> _Dataset records_:
+ + + + + + +

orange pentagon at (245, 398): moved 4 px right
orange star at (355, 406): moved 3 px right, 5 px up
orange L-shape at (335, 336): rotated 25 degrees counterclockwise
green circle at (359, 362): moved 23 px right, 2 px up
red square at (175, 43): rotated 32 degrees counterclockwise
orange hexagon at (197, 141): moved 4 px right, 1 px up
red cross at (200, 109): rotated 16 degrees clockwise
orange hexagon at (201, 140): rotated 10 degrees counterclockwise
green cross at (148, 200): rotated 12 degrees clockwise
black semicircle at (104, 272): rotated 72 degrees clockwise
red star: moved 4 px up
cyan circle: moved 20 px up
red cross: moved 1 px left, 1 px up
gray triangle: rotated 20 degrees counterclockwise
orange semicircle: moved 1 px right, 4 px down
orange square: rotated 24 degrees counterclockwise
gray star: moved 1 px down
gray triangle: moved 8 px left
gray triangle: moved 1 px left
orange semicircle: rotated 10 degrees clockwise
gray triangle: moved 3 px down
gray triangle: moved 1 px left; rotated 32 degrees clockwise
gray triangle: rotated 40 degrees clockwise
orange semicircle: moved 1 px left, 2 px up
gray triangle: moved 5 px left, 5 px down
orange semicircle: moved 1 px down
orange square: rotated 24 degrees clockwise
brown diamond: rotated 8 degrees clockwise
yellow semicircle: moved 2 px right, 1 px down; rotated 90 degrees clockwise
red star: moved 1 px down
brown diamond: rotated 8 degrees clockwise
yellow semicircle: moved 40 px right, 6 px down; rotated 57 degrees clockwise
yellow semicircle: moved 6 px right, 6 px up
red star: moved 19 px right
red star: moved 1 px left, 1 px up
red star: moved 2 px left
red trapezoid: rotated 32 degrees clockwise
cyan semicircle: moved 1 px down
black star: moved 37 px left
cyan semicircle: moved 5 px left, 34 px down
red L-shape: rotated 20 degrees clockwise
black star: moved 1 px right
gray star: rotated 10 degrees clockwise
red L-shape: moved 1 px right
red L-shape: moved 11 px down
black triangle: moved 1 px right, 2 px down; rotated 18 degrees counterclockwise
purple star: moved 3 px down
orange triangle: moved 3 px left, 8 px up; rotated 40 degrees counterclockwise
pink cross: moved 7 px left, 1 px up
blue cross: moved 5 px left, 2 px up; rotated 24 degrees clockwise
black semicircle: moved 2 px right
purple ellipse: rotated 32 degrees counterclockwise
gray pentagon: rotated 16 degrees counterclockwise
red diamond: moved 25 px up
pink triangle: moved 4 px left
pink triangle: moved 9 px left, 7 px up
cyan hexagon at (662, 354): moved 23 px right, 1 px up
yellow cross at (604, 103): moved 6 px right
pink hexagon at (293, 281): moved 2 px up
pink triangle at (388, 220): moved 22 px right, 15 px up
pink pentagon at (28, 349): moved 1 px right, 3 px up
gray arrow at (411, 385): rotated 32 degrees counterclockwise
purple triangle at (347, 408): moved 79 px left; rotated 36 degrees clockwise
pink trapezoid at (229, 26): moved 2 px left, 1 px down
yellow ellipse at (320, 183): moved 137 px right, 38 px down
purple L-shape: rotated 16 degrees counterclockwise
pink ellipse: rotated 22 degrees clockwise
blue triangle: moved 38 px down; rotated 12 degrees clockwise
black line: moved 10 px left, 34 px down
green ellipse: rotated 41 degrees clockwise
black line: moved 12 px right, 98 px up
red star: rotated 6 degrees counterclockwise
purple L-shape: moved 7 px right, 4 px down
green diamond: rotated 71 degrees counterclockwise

+ + + + + + +

> _What you have to do_: Print the records from their first line through the line containing "gray triangle: moved 1 px left;", inclusive, copying each line without any change.

> _Final answer_:
orange pentagon at (245, 398): moved 4 px right
orange star at (355, 406): moved 3 px right, 5 px up
orange L-shape at (335, 336): rotated 25 degrees counterclockwise
green circle at (359, 362): moved 23 px right, 2 px up
red square at (175, 43): rotated 32 degrees counterclockwise
orange hexagon at (197, 141): moved 4 px right, 1 px up
red cross at (200, 109): rotated 16 degrees clockwise
orange hexagon at (201, 140): rotated 10 degrees counterclockwise
green cross at (148, 200): rotated 12 degrees clockwise
black semicircle at (104, 272): rotated 72 degrees clockwise
red star: moved 4 px up
cyan circle: moved 20 px up
red cross: moved 1 px left, 1 px up
gray triangle: rotated 20 degrees counterclockwise
orange semicircle: moved 1 px right, 4 px down
orange square: rotated 24 degrees counterclockwise
gray star: moved 1 px down
gray triangle: moved 8 px left
gray triangle: moved 1 px left
orange semicircle: rotated 10 degrees clockwise
gray triangle: moved 3 px down
gray triangle: moved 1 px left; rotated 32 degrees clockwise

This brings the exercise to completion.